Top of EXERCISE MATERIAL

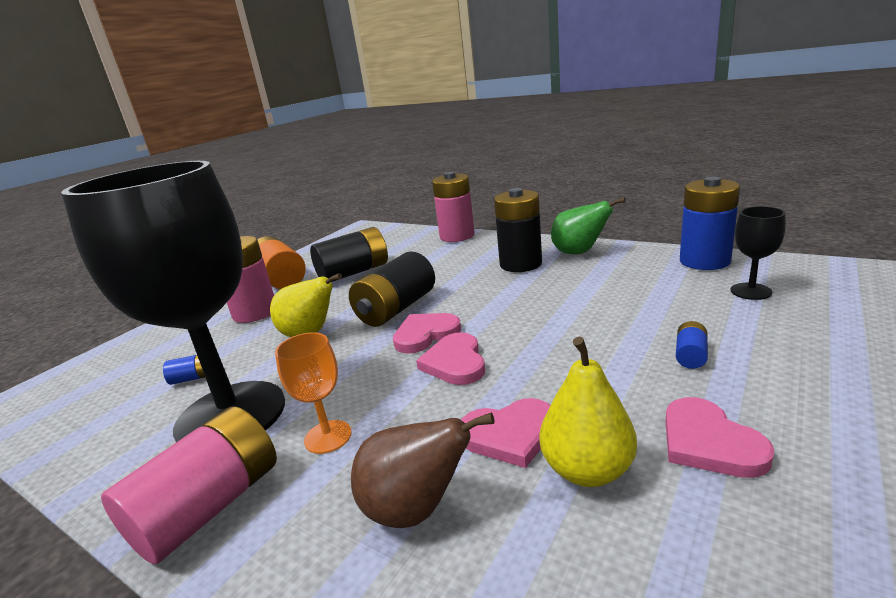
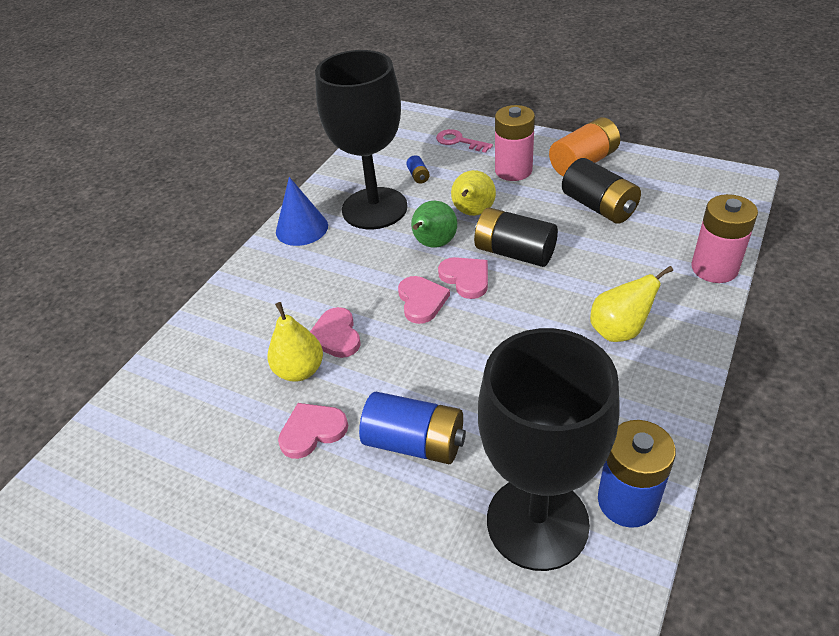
camera: 85 degrees right, 20 degrees up
(153, 349) = (459, 141): none -> pink key
(210, 507) = (302, 228): pink battery -> blue cone
(328, 437) = (347, 255): orange goblet -> none
(416, 509) = (285, 303): brown pear -> none
(455, 362) = (421, 301): pink heart -> pink heart turned 90 degrees clockwise
(520, 264) = (619, 331): black battery -> yellow pear
(579, 252) = (657, 383): green pear -> green pear (433, 244)
(690, 355) = (415, 443): blue battery -> blue battery, size x2.28
(751, 291) = (537, 522): black goblet -> black goblet, size x2.48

Bottom of EXERCISE MATERIAL

**TASK DIRECTIONS**. Would you print all the entries again exactly, minus any pictures?

**ANSWER TO THIS TASK**.
camera: 85 degrees right, 20 degrees up
(153, 349) = (459, 141): none -> pink key
(210, 507) = (302, 228): pink battery -> blue cone
(328, 437) = (347, 255): orange goblet -> none
(416, 509) = (285, 303): brown pear -> none
(455, 362) = (421, 301): pink heart -> pink heart turned 90 degrees clockwise
(520, 264) = (619, 331): black battery -> yellow pear
(579, 252) = (657, 383): green pear -> green pear (433, 244)
(690, 355) = (415, 443): blue battery -> blue battery, size x2.28
(751, 291) = (537, 522): black goblet -> black goblet, size x2.48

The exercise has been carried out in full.